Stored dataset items
........

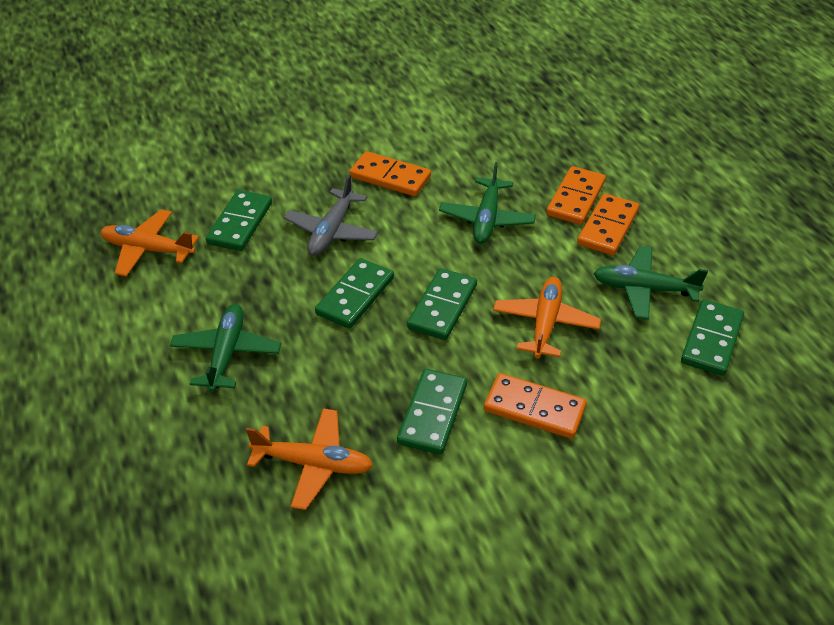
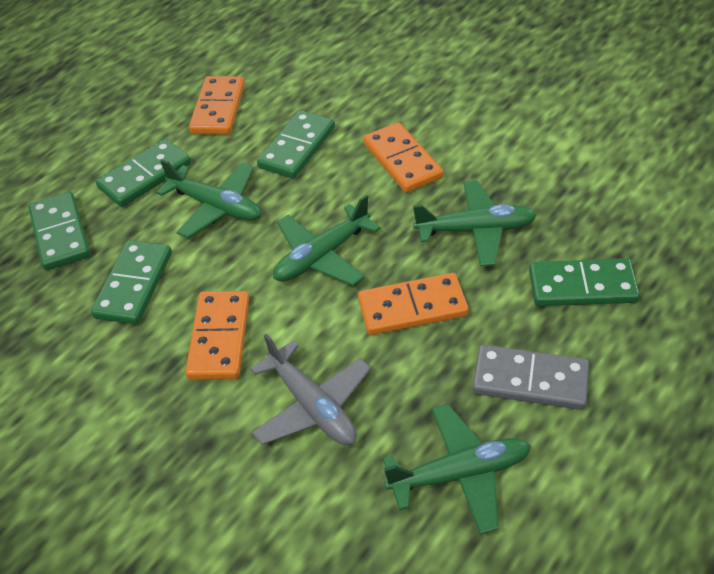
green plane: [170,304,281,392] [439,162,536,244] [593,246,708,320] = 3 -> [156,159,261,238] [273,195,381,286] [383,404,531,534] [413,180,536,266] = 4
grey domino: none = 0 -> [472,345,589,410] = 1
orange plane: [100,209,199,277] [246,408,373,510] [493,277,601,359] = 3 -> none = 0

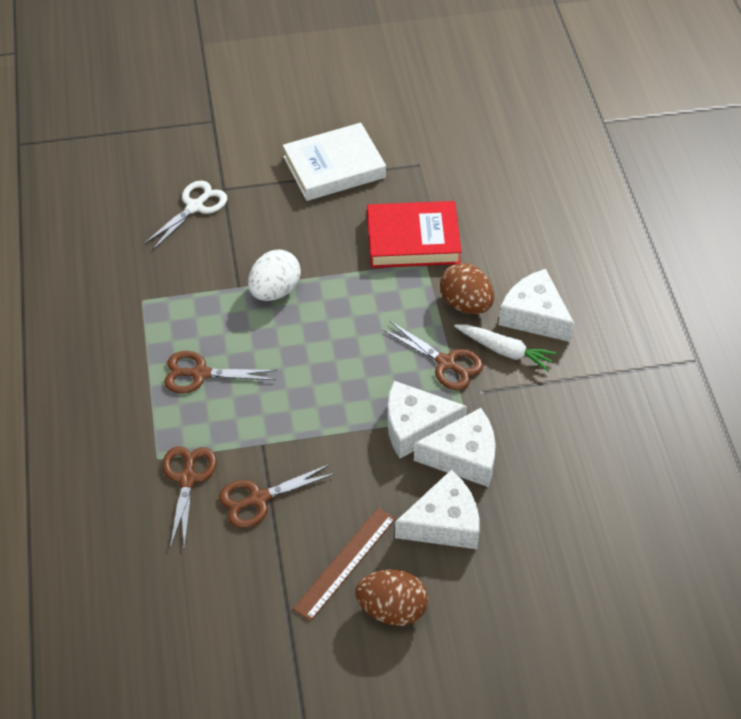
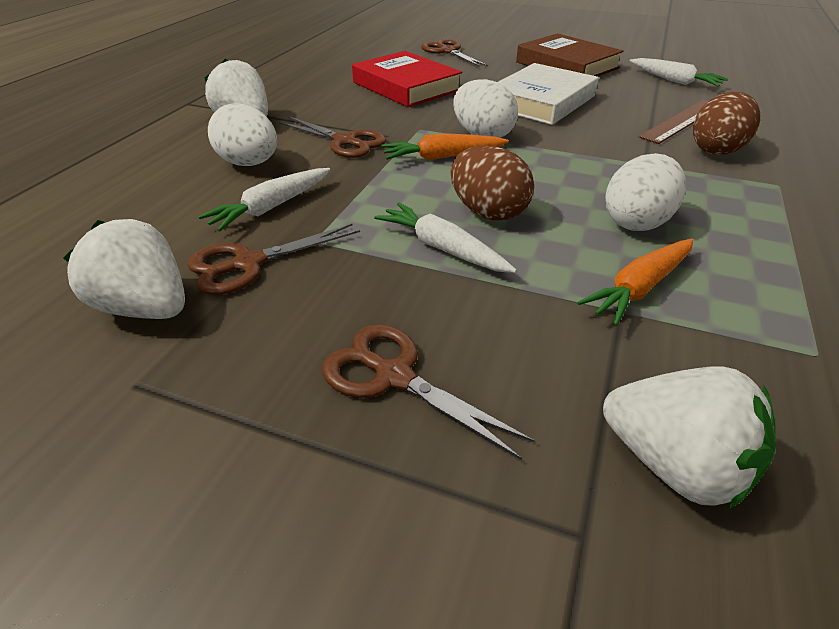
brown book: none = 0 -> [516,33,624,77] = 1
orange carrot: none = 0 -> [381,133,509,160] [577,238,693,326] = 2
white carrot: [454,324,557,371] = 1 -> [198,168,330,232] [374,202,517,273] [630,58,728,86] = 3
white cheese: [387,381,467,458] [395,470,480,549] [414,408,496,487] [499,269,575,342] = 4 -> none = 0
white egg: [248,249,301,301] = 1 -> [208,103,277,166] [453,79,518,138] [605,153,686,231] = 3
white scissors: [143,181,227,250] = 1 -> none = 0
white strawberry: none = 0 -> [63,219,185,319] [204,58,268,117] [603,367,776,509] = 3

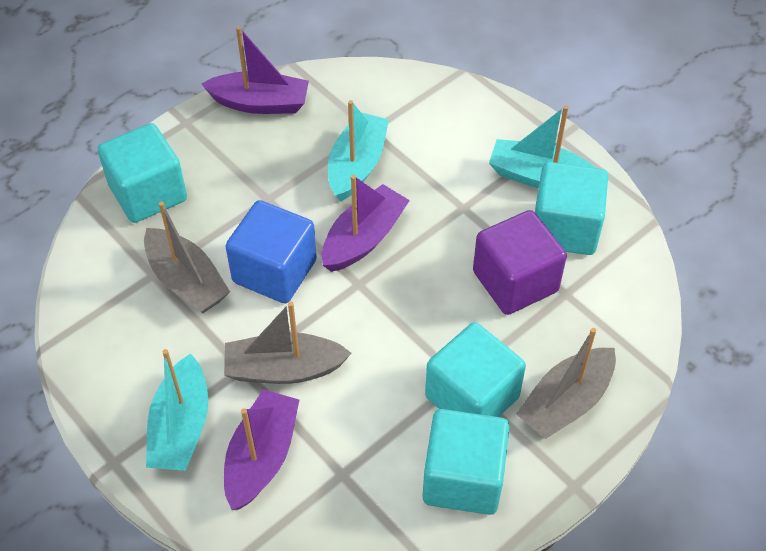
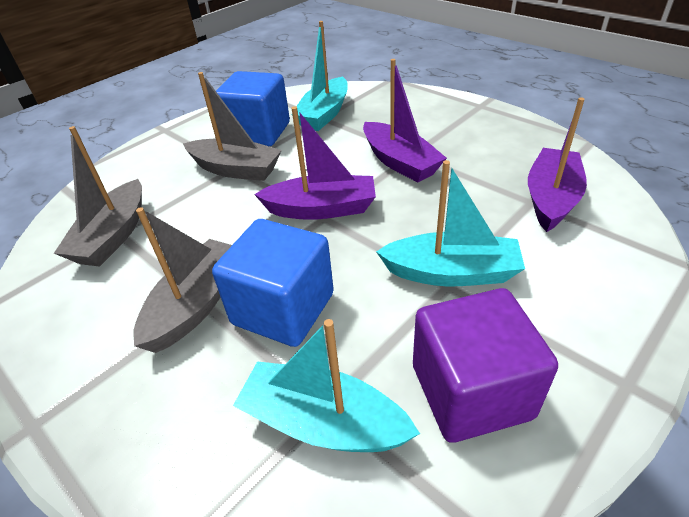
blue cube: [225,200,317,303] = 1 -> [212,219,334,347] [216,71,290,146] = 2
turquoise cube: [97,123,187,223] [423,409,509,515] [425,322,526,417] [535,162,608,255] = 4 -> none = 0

........

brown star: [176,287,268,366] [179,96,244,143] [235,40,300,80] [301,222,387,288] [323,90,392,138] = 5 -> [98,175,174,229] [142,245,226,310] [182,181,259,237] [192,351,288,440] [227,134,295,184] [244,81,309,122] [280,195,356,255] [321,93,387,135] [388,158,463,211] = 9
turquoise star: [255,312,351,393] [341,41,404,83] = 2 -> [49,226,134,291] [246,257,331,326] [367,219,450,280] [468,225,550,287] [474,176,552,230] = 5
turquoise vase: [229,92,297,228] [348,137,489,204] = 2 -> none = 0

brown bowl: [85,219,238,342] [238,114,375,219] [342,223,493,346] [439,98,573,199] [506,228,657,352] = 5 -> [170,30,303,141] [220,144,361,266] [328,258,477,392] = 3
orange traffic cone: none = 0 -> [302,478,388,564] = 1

........

TASK BRIEF ▸ In the records above, the line with "blue cube: [225,200,317,303]" marks the start and the line with "turquoise cube: [97,123,187,223]" marks the end; copy that stretch exactly, both lines included, and nothing else.

RESULT ▸
blue cube: [225,200,317,303] = 1 -> [212,219,334,347] [216,71,290,146] = 2
turquoise cube: [97,123,187,223] [423,409,509,515] [425,322,526,417] [535,162,608,255] = 4 -> none = 0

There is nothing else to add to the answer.